Your task: Restate the data word for word and leave the images out.

Supplied data:
--*--

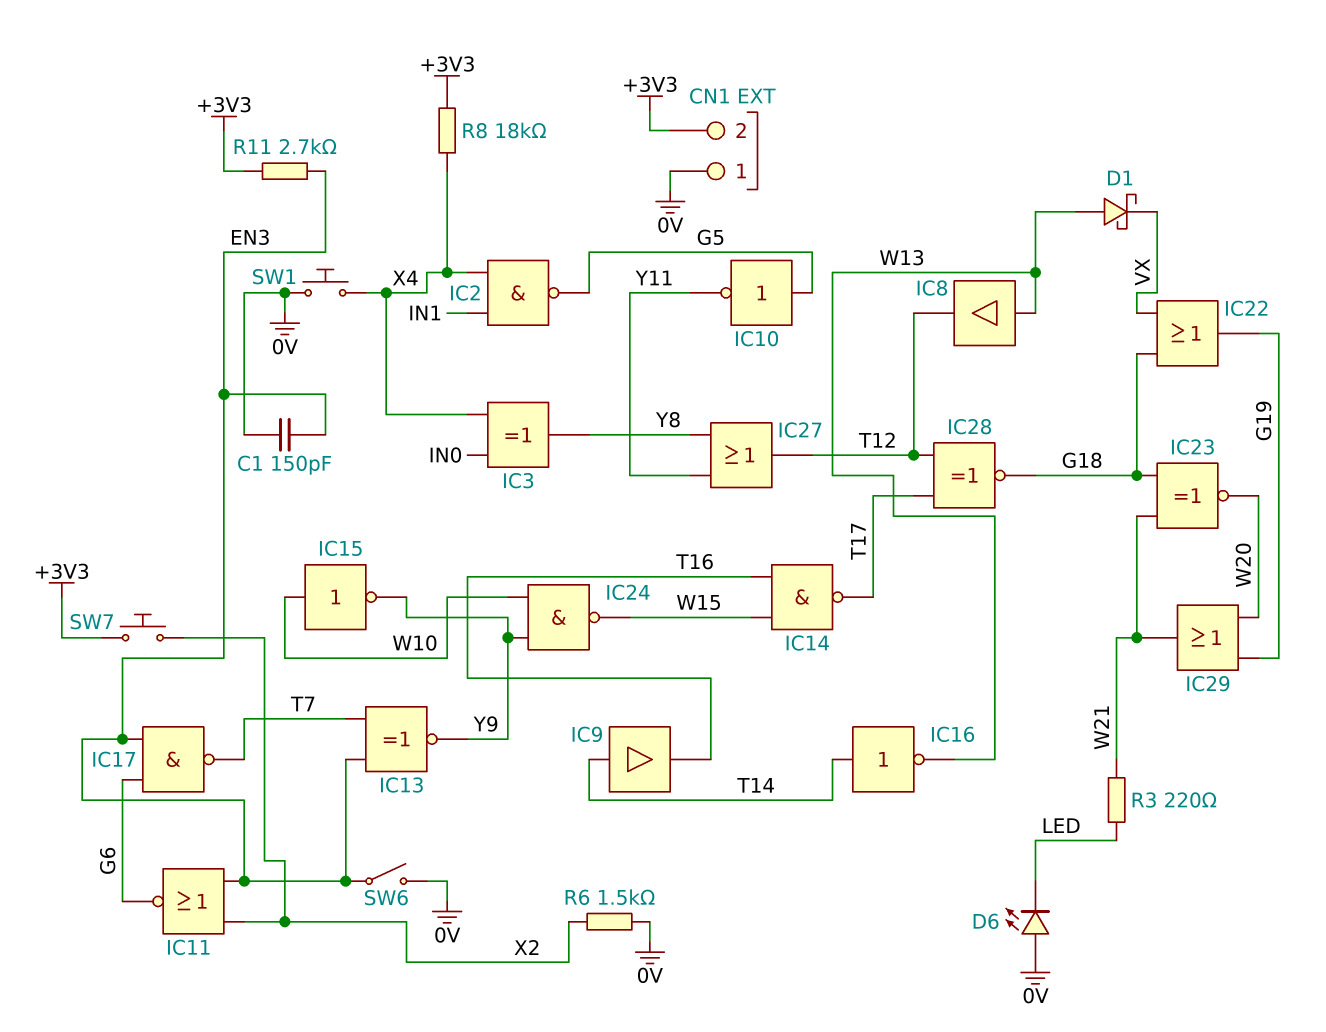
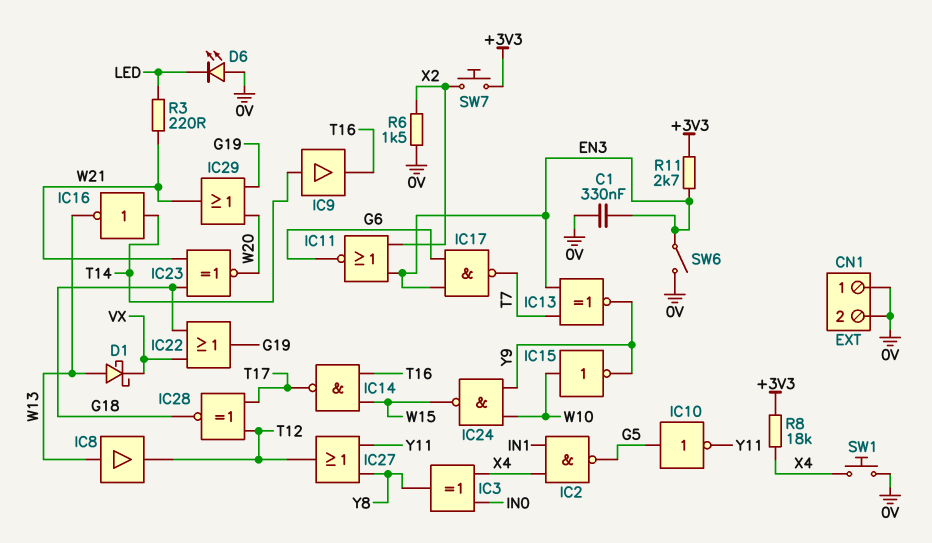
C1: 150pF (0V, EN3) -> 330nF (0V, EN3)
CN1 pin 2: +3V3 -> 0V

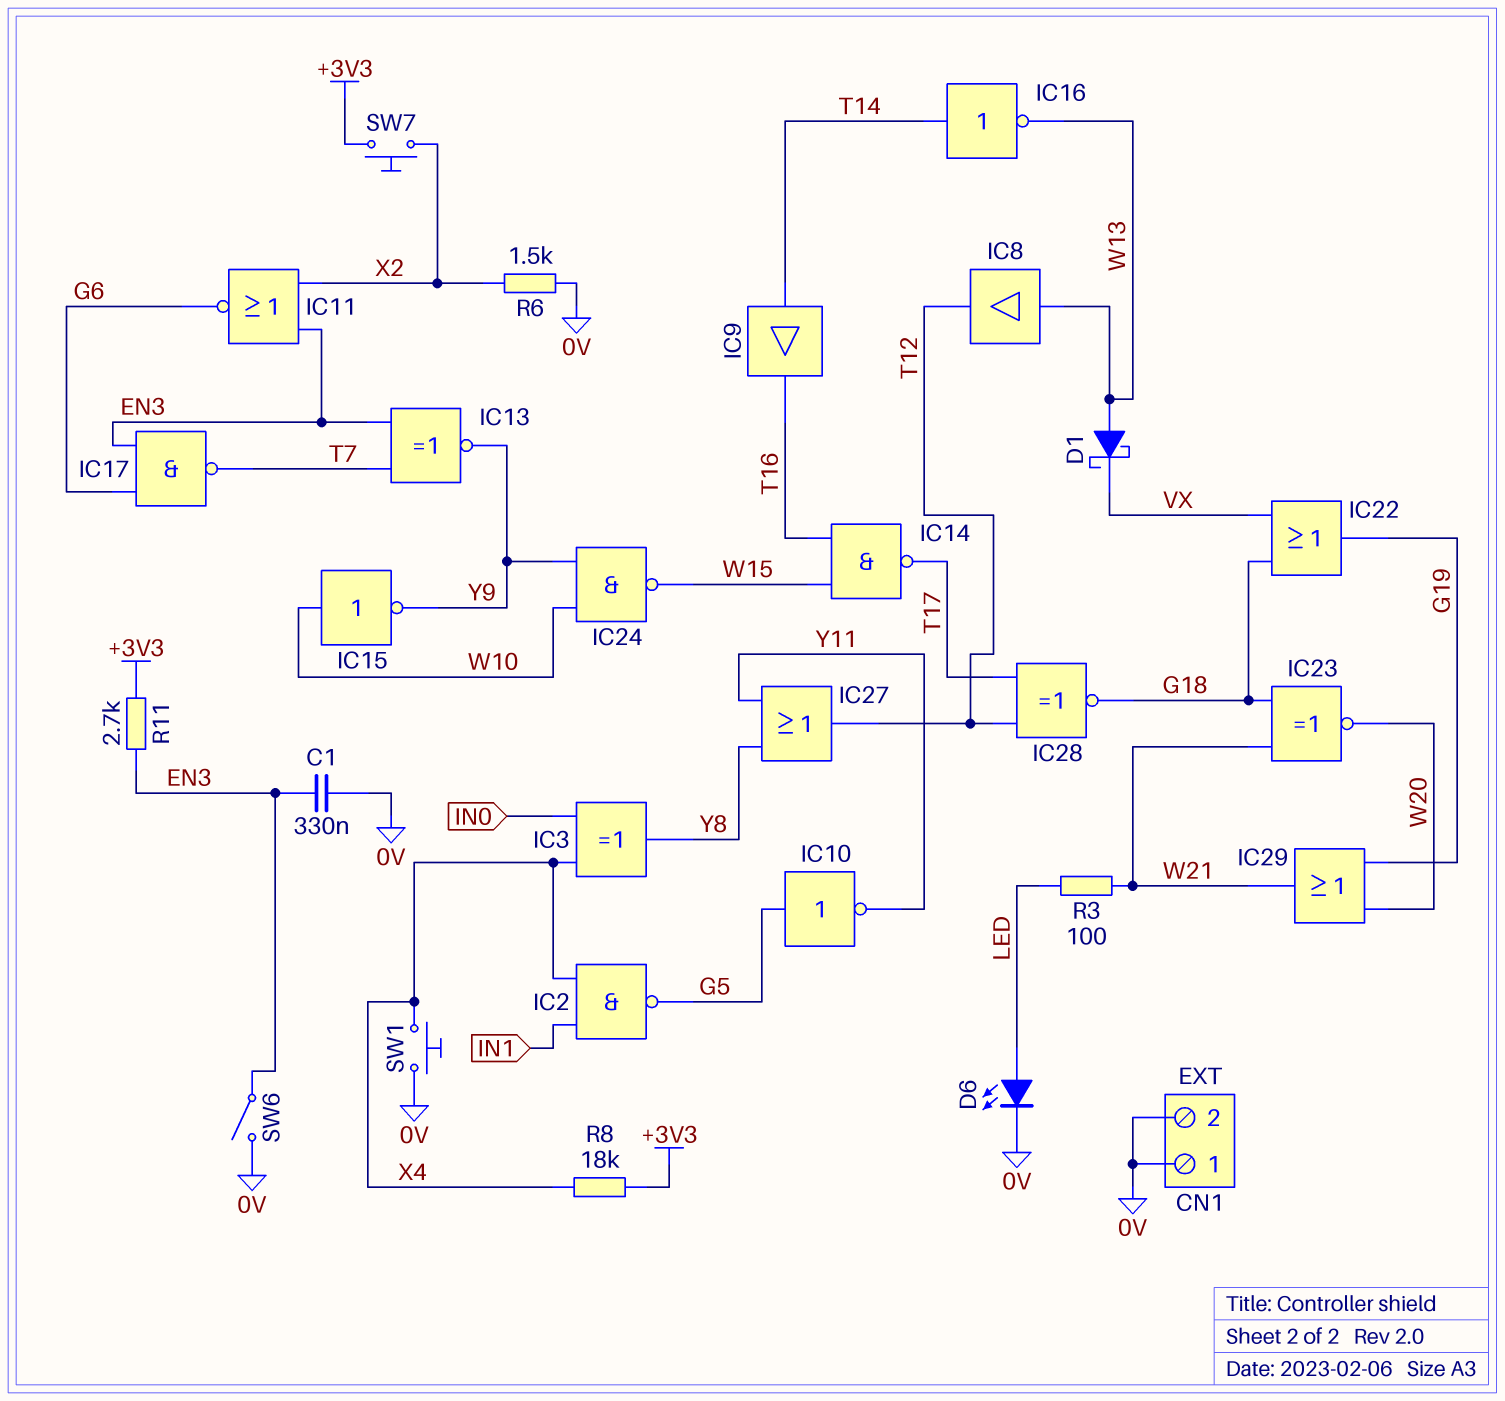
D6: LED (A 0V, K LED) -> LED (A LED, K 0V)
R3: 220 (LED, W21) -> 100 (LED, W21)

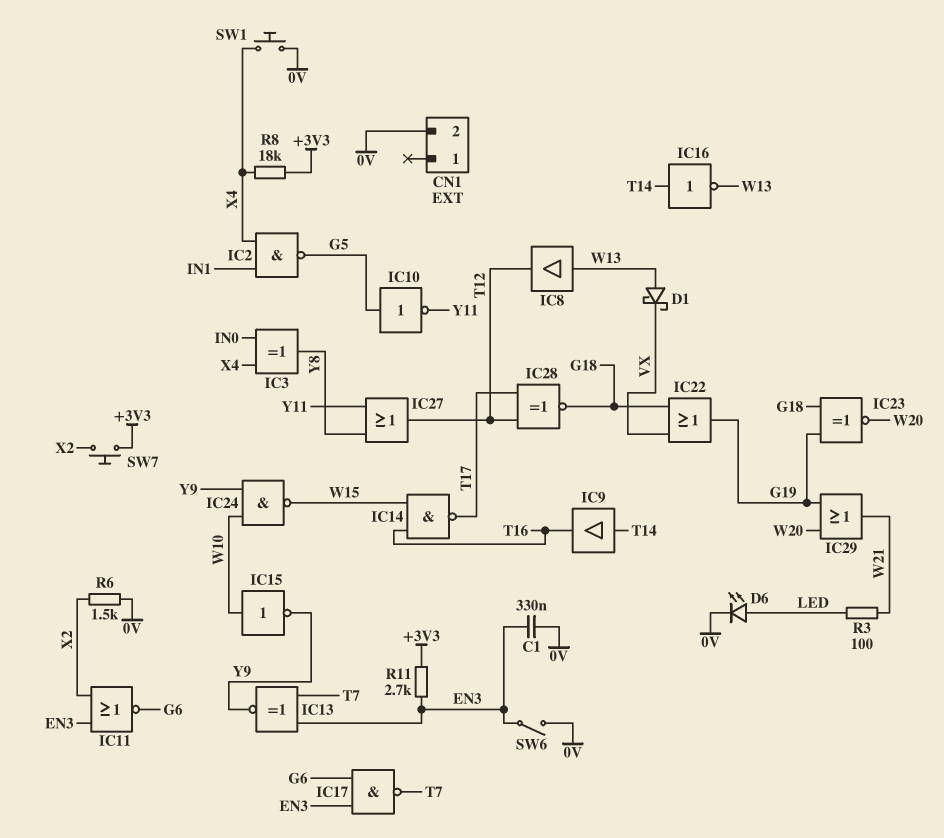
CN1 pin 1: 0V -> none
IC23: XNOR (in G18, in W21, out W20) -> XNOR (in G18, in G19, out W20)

--*--

Solution to this exercise:
C1: 150pF (0V, EN3) -> 330nF (0V, EN3)
CN1 pin 2: +3V3 -> 0V

D6: LED (A 0V, K LED) -> LED (A LED, K 0V)
R3: 220 (LED, W21) -> 100 (LED, W21)

CN1 pin 1: 0V -> none
IC23: XNOR (in G18, in W21, out W20) -> XNOR (in G18, in G19, out W20)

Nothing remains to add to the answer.